Beginning with the line that holds "R4: 2.2k (+5V, CMP) -> 2.2k (+5V, SUM)" and ending with the last line, please repeat the entries exactly and omit the pictures.

(THE DATA Opens)

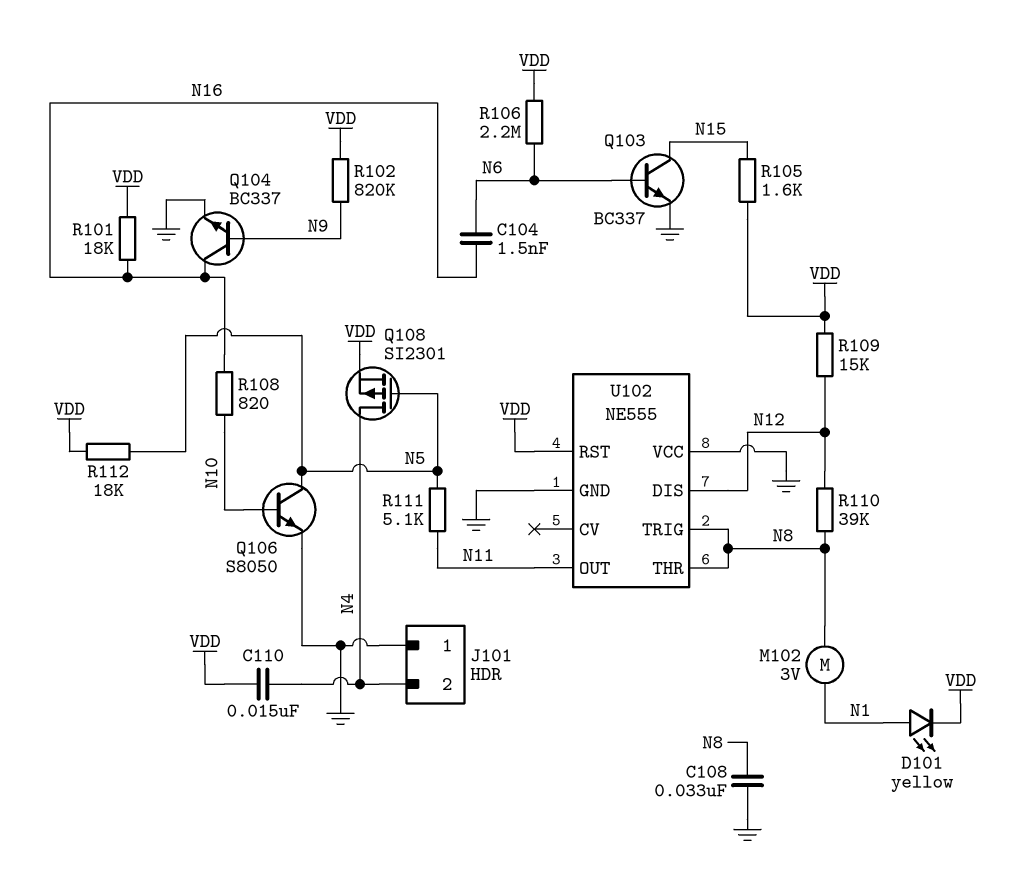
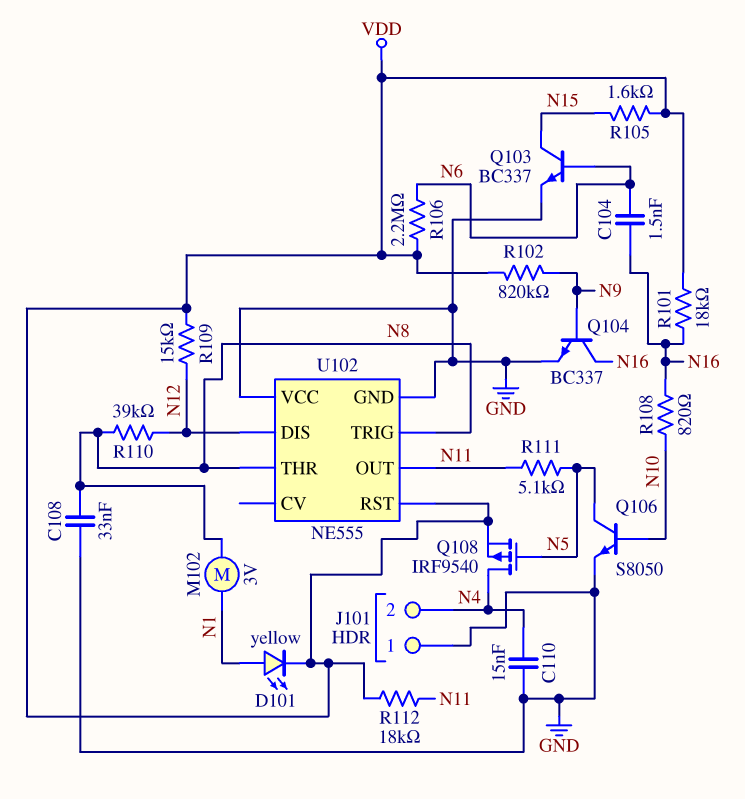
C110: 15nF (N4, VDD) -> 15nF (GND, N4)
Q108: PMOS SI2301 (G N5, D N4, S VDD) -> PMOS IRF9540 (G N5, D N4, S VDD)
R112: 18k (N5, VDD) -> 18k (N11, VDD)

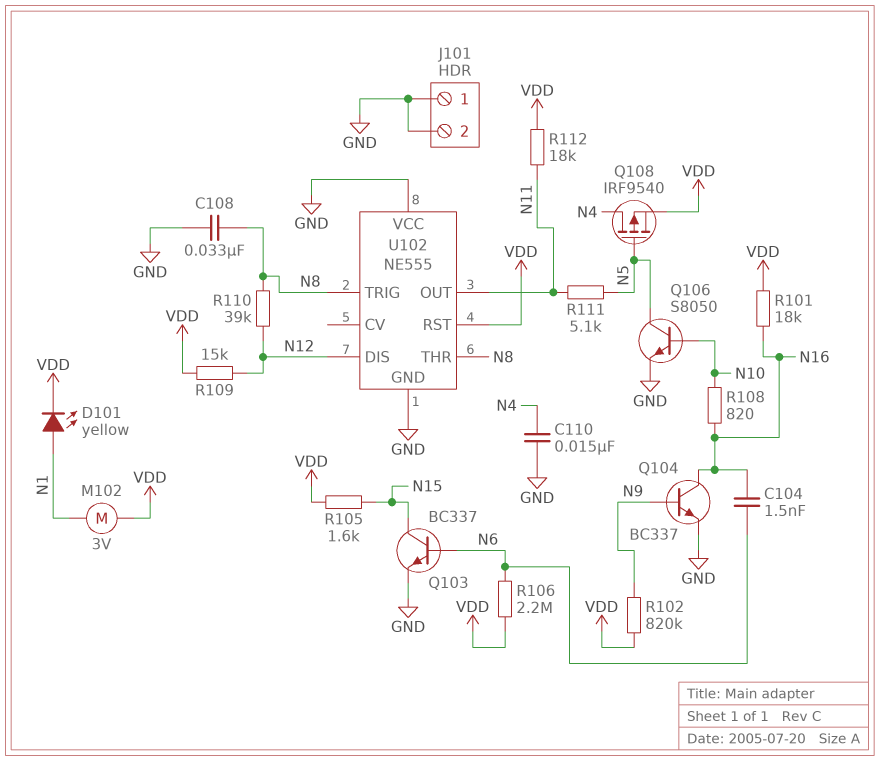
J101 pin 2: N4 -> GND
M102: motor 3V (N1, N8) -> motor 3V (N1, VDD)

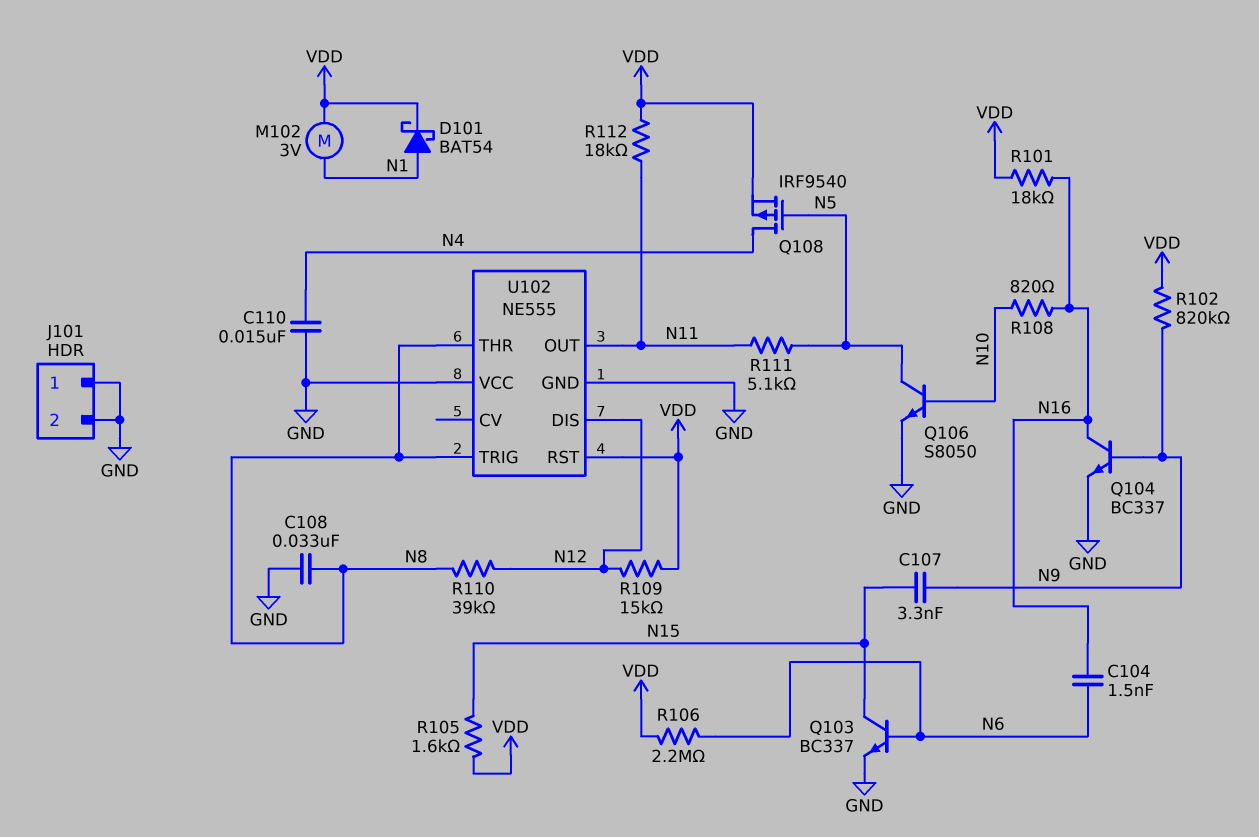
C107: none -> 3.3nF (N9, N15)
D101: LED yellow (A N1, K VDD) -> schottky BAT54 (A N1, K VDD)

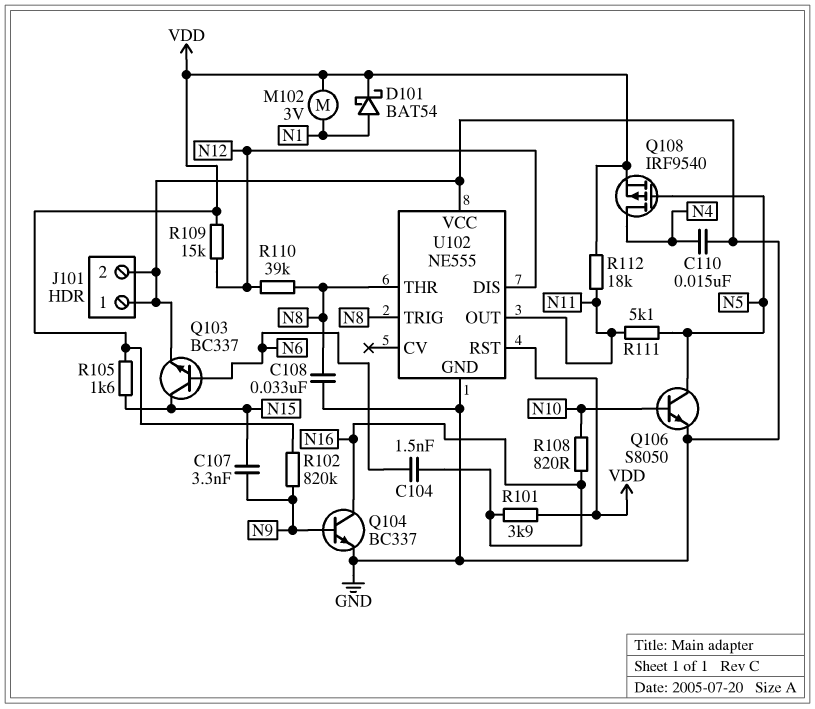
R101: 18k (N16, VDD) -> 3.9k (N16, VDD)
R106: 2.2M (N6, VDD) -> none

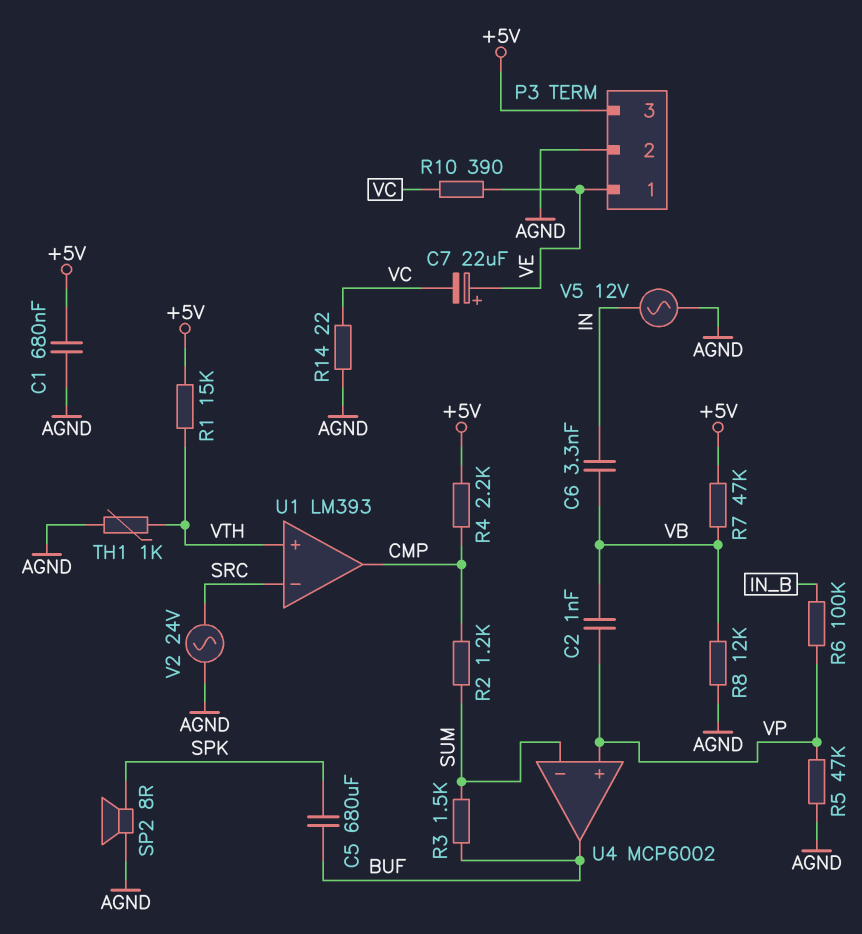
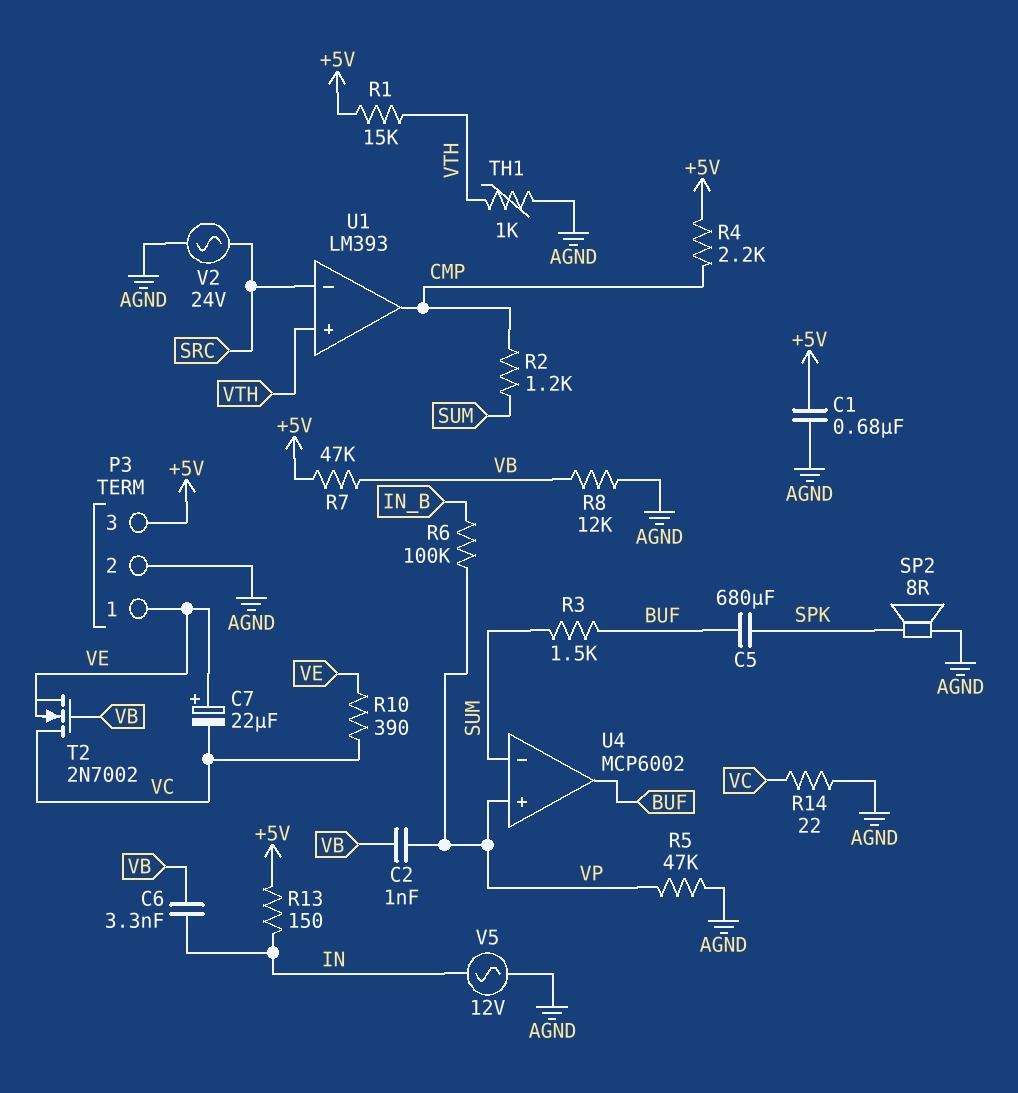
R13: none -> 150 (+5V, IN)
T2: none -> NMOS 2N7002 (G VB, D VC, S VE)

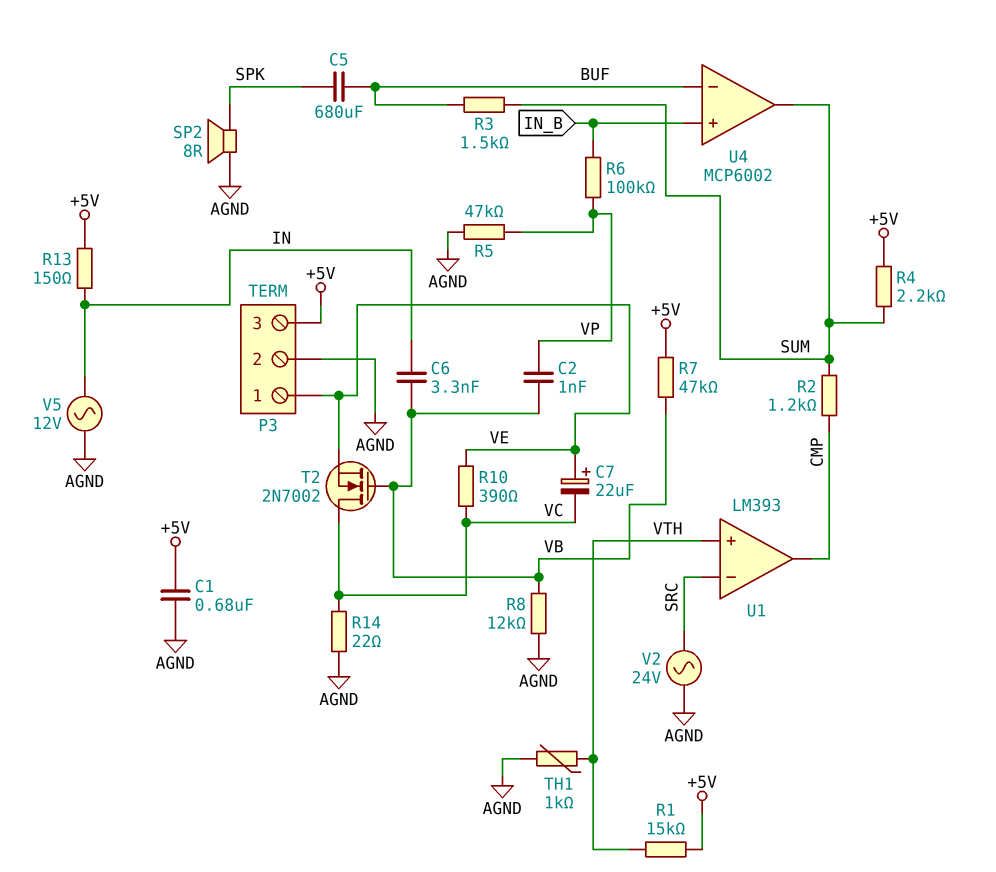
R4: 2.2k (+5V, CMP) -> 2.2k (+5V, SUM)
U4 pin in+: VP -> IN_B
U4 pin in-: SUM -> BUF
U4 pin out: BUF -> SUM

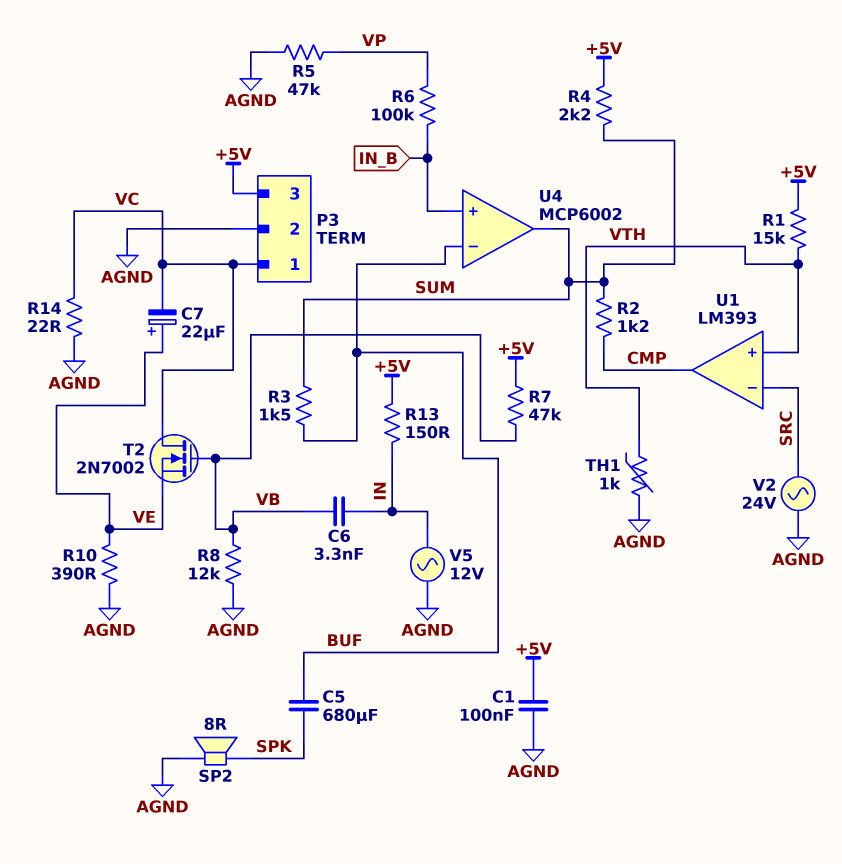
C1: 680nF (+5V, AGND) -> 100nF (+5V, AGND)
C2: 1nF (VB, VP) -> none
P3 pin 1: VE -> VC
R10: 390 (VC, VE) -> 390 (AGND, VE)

(THE DATA Closes)

◆ PROBLEM SOLUTION
R4: 2.2k (+5V, CMP) -> 2.2k (+5V, SUM)
U4 pin in+: VP -> IN_B
U4 pin in-: SUM -> BUF
U4 pin out: BUF -> SUM

C1: 680nF (+5V, AGND) -> 100nF (+5V, AGND)
C2: 1nF (VB, VP) -> none
P3 pin 1: VE -> VC
R10: 390 (VC, VE) -> 390 (AGND, VE)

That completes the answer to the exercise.